Below are entries. Reproduce exactly the lines between the line holding "GPS: NEO-6M -> NEO-7M" and the line holding "STEPPER pin VCC: none -> 3V3", inclusive, and only those.

Edit tracking data
=== Begin Enclosure ===

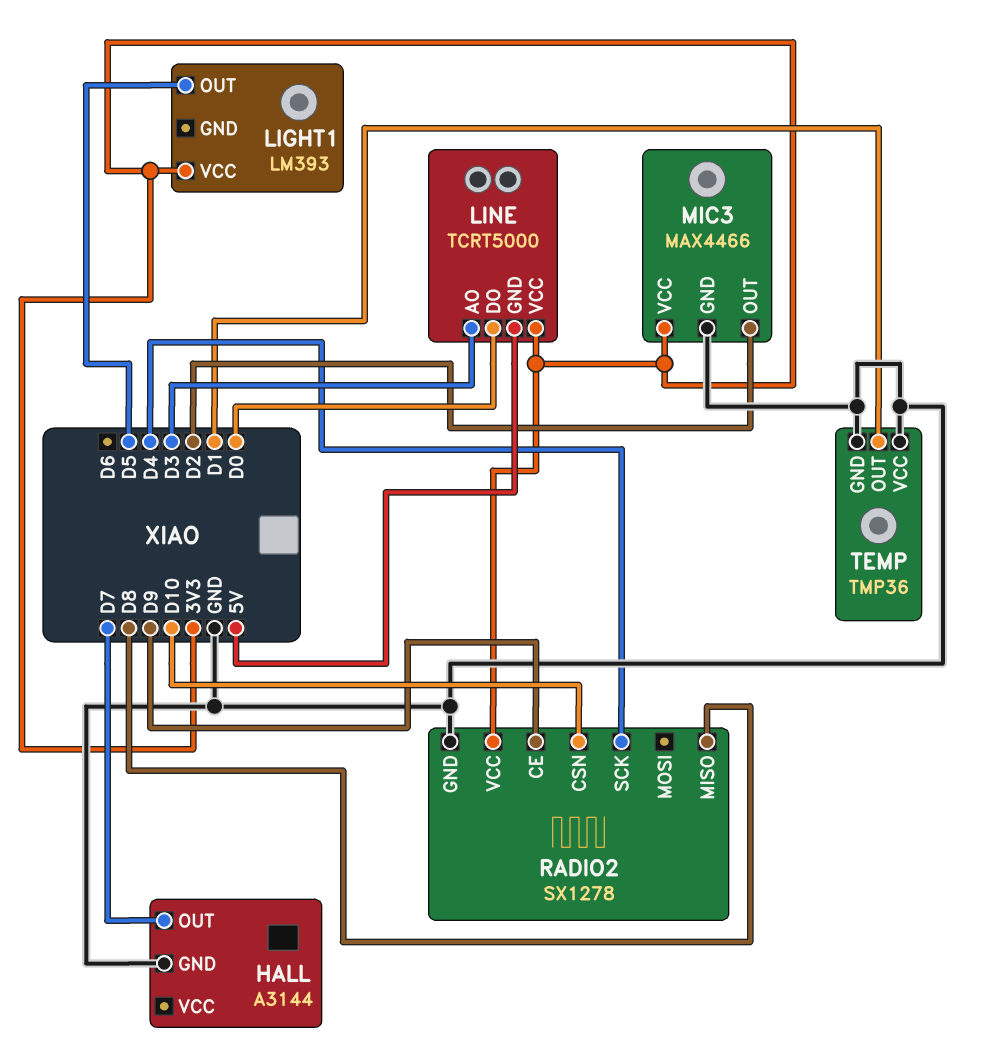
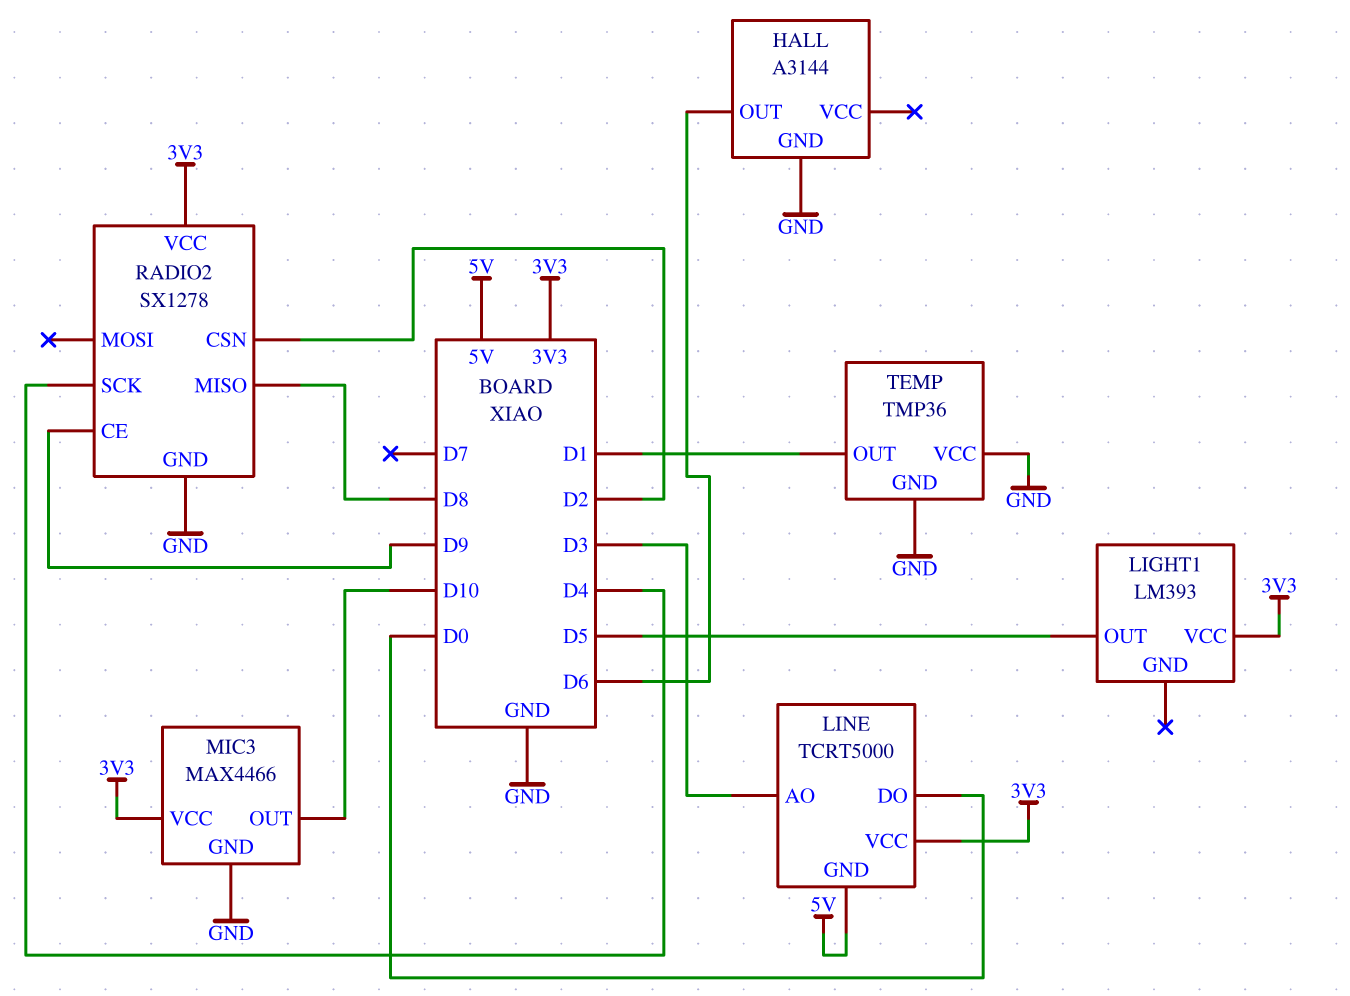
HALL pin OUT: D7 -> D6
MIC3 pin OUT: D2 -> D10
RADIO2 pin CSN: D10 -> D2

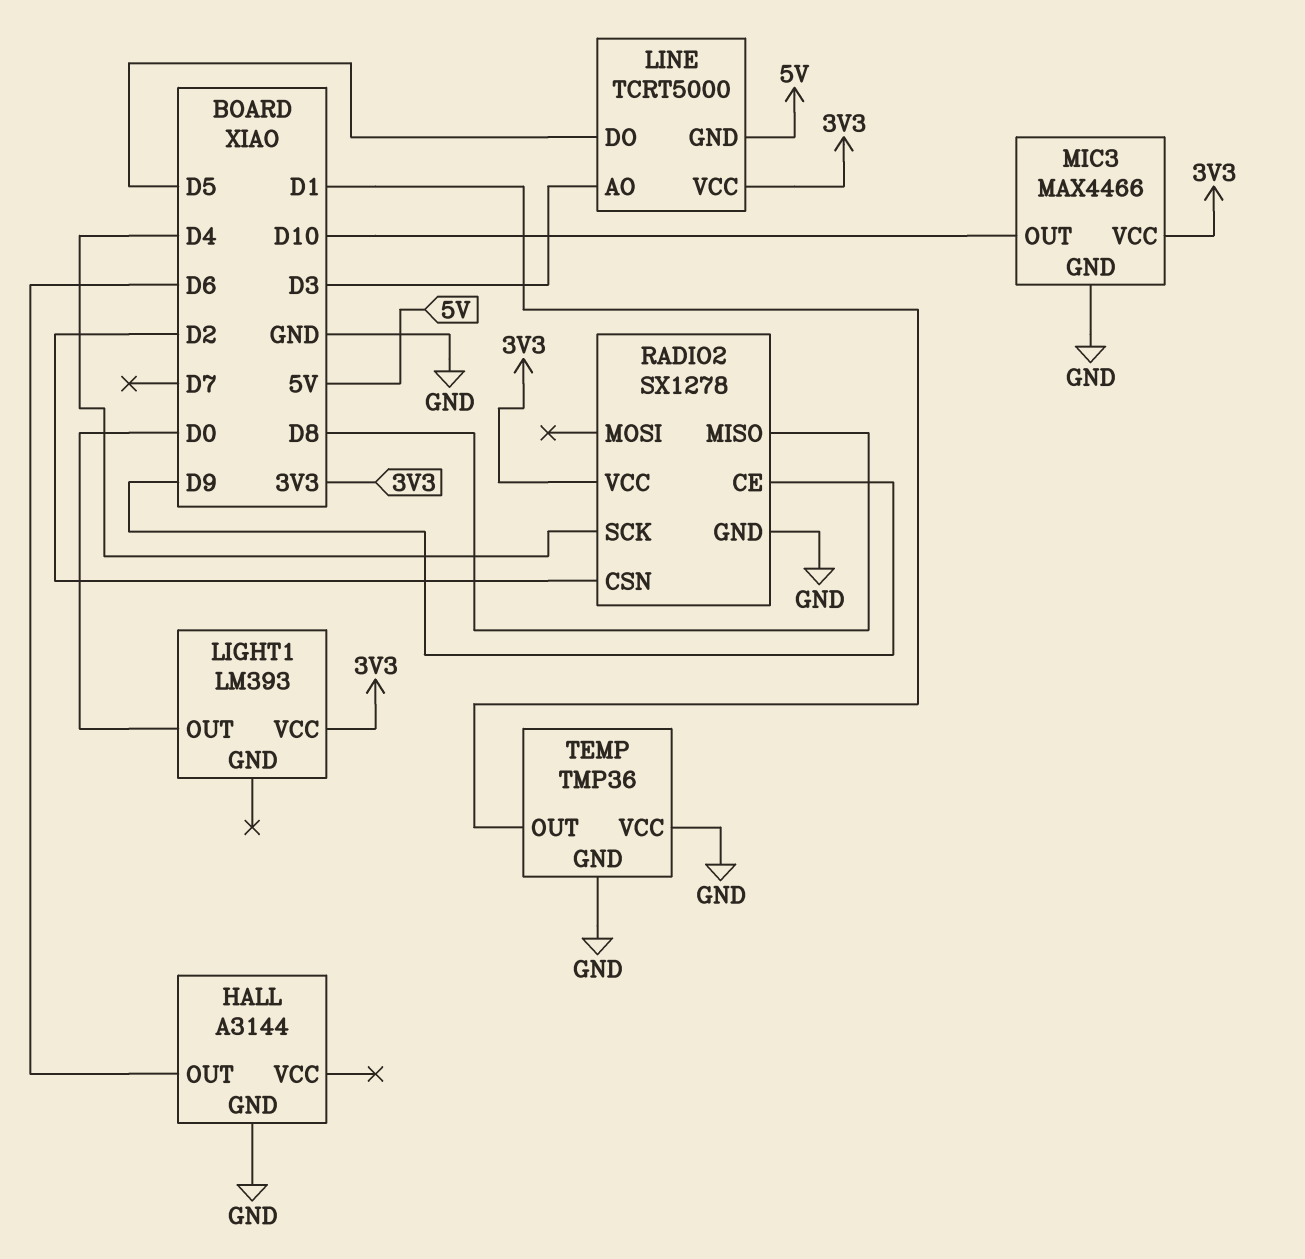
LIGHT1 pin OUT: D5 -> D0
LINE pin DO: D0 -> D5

=== End Enclosure ===
=== Begin Enclosure ===

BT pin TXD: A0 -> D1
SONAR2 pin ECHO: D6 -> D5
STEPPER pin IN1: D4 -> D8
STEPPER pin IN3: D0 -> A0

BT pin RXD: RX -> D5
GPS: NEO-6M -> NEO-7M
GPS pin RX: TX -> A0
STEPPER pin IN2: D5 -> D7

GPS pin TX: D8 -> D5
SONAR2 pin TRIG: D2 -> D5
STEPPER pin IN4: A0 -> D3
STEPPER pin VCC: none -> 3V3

=== End Enclosure ===
=== Begin Enclosure ===

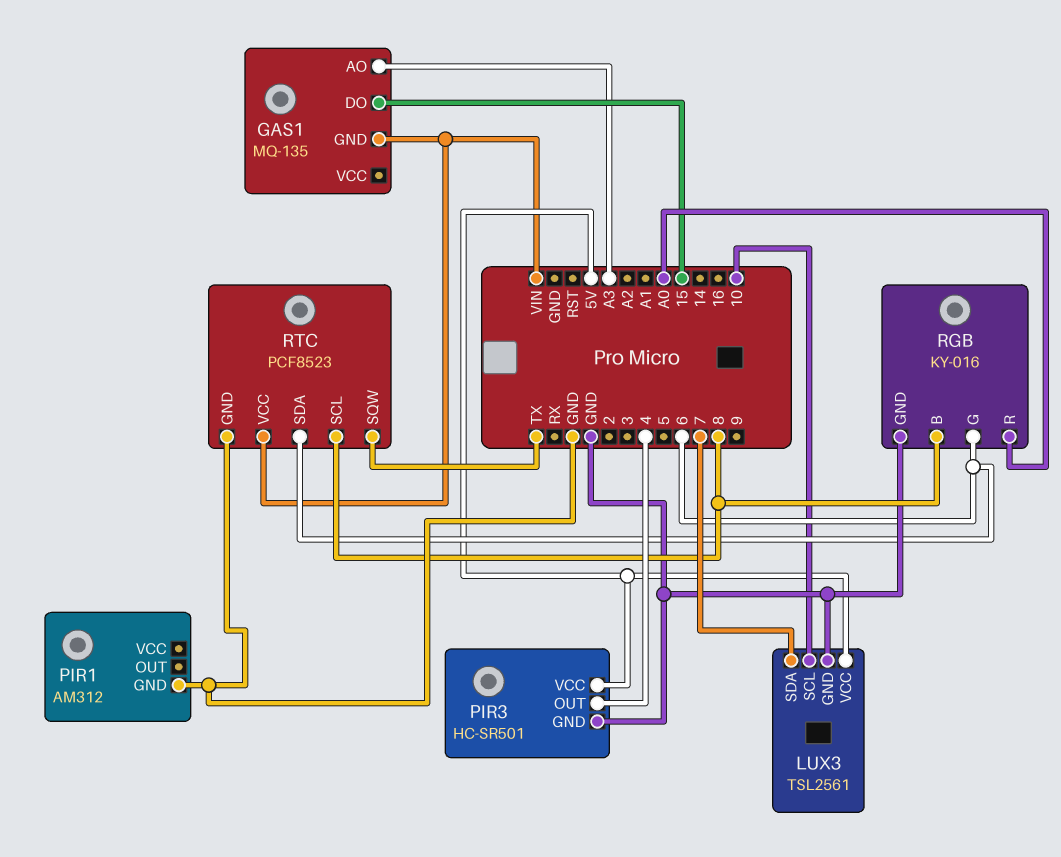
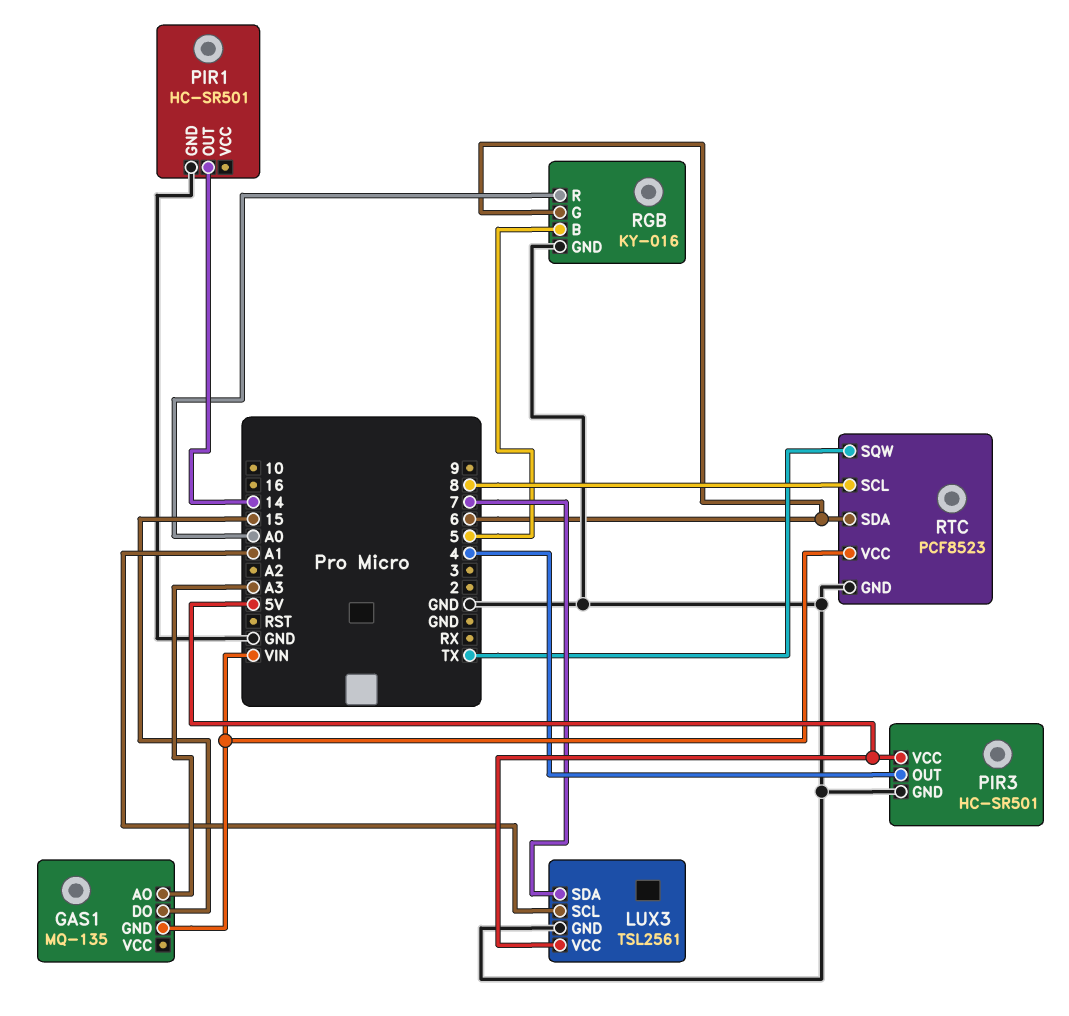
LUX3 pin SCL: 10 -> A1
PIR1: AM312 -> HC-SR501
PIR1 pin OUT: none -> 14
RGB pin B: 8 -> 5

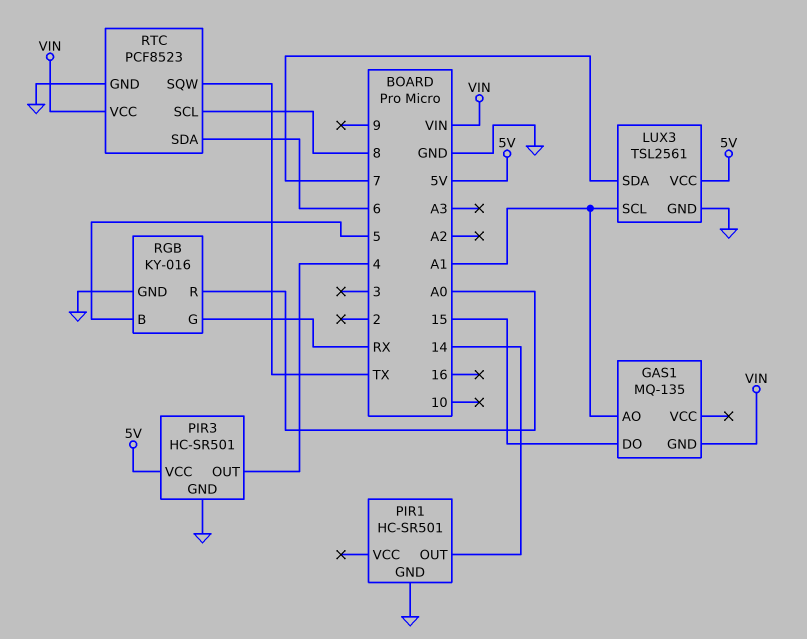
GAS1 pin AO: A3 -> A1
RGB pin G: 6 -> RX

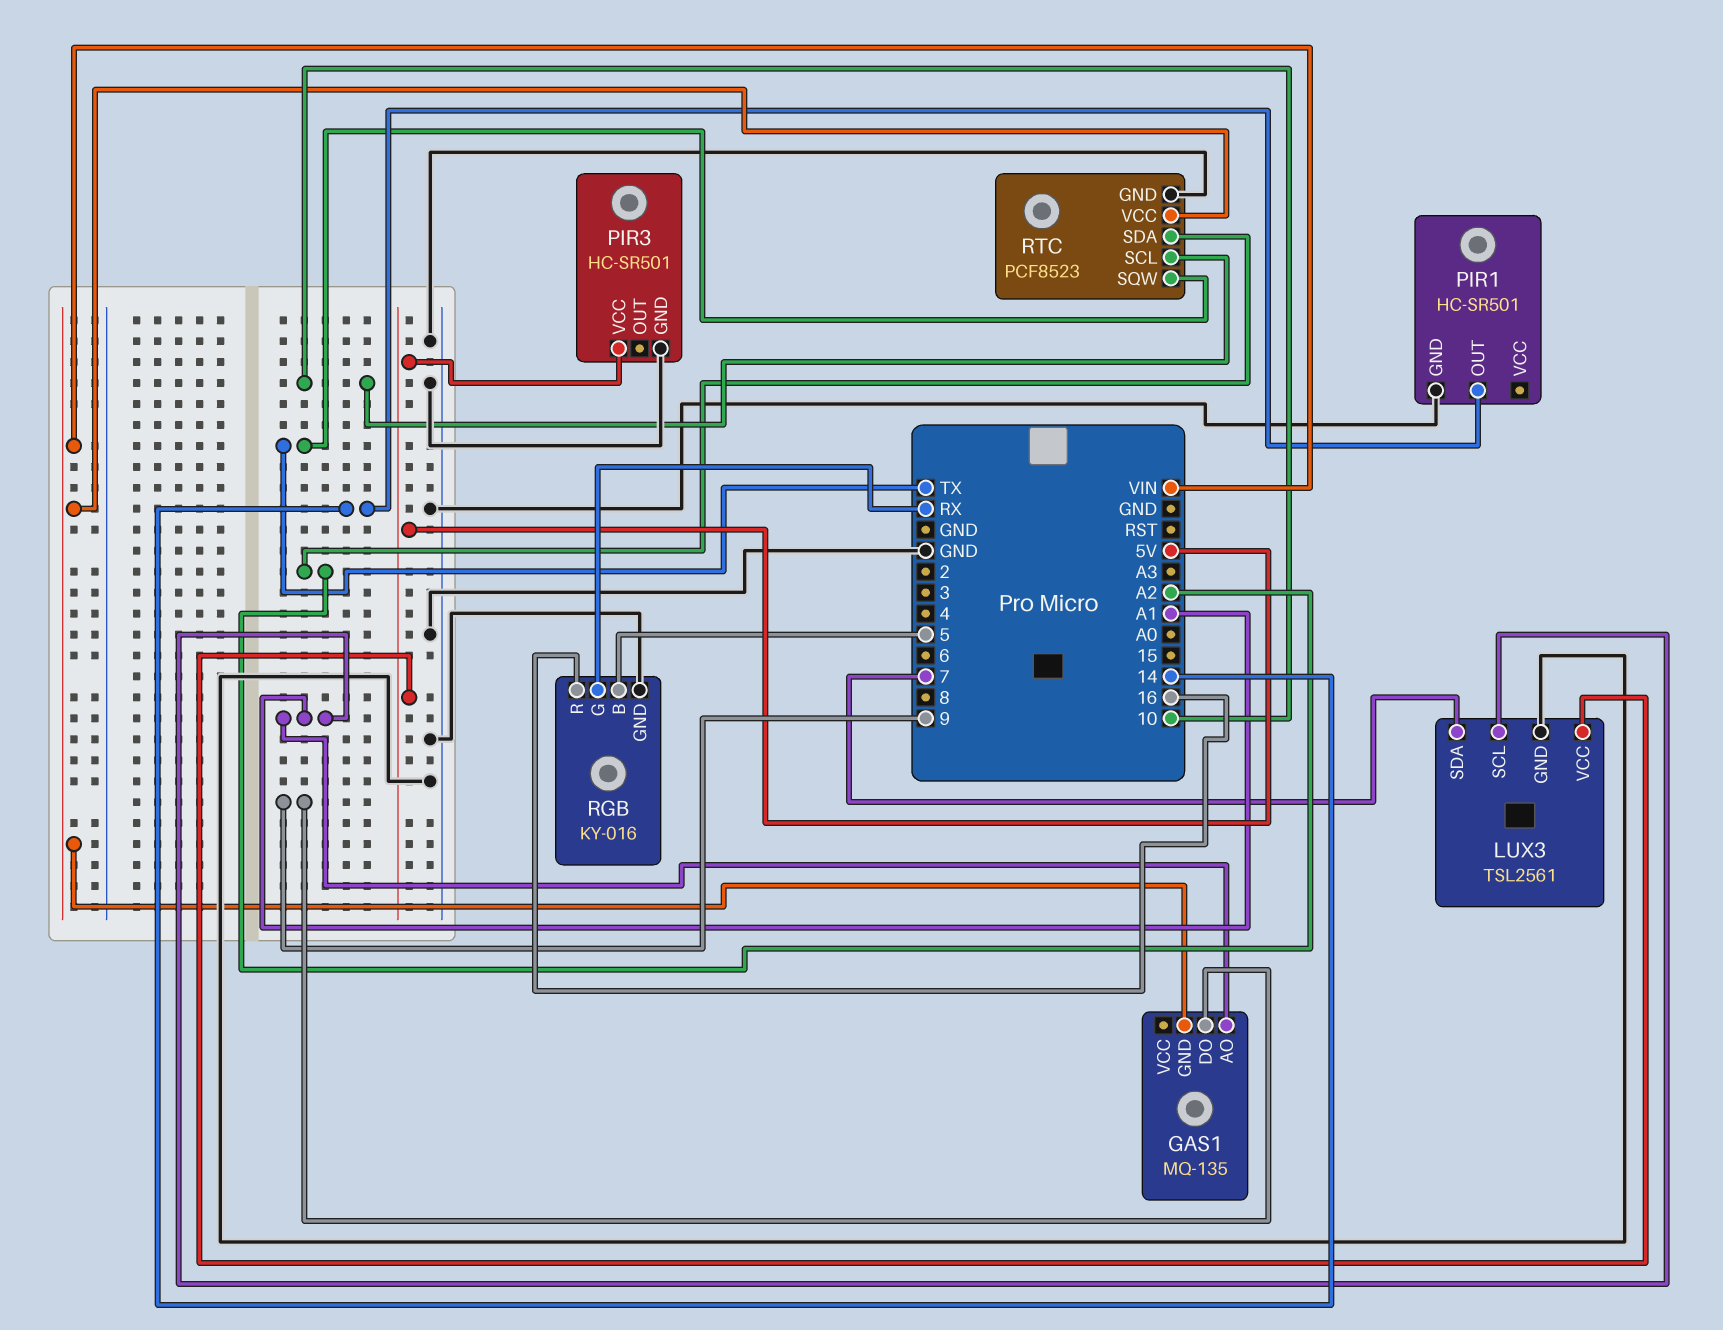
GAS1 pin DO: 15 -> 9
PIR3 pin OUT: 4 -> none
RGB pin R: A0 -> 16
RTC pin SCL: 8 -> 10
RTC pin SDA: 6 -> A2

=== End Enclosure ===

TASK RESULT
GPS: NEO-6M -> NEO-7M
GPS pin RX: TX -> A0
STEPPER pin IN2: D5 -> D7

GPS pin TX: D8 -> D5
SONAR2 pin TRIG: D2 -> D5
STEPPER pin IN4: A0 -> D3
STEPPER pin VCC: none -> 3V3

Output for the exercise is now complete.